Extracted records
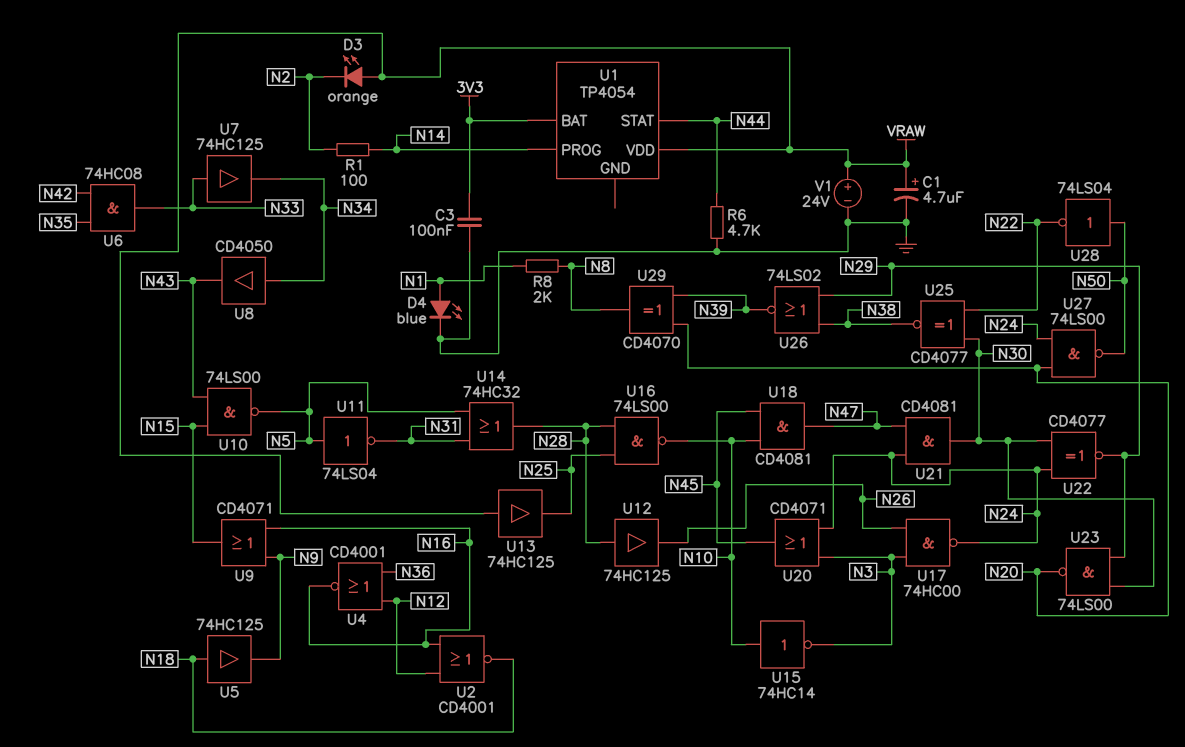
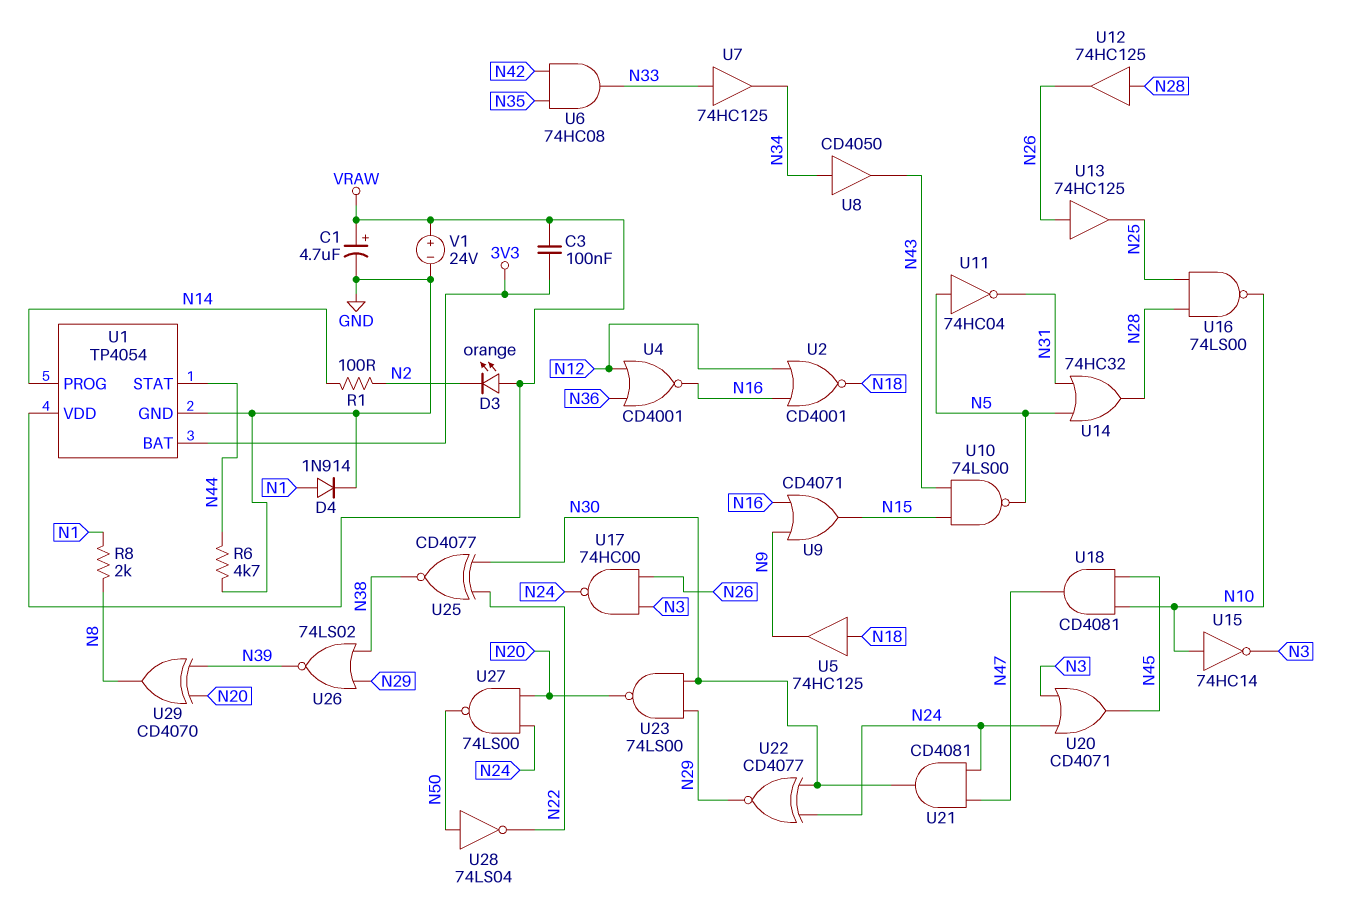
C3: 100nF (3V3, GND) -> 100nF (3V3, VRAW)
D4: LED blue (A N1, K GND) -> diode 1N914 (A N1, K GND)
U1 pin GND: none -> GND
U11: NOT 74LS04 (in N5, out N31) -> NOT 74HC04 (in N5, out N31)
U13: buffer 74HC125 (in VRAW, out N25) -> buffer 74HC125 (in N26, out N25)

● Your instructions
Every line above gets copied exactly; none of the pictures do.

● Answer box
C3: 100nF (3V3, GND) -> 100nF (3V3, VRAW)
D4: LED blue (A N1, K GND) -> diode 1N914 (A N1, K GND)
U1 pin GND: none -> GND
U11: NOT 74LS04 (in N5, out N31) -> NOT 74HC04 (in N5, out N31)
U13: buffer 74HC125 (in VRAW, out N25) -> buffer 74HC125 (in N26, out N25)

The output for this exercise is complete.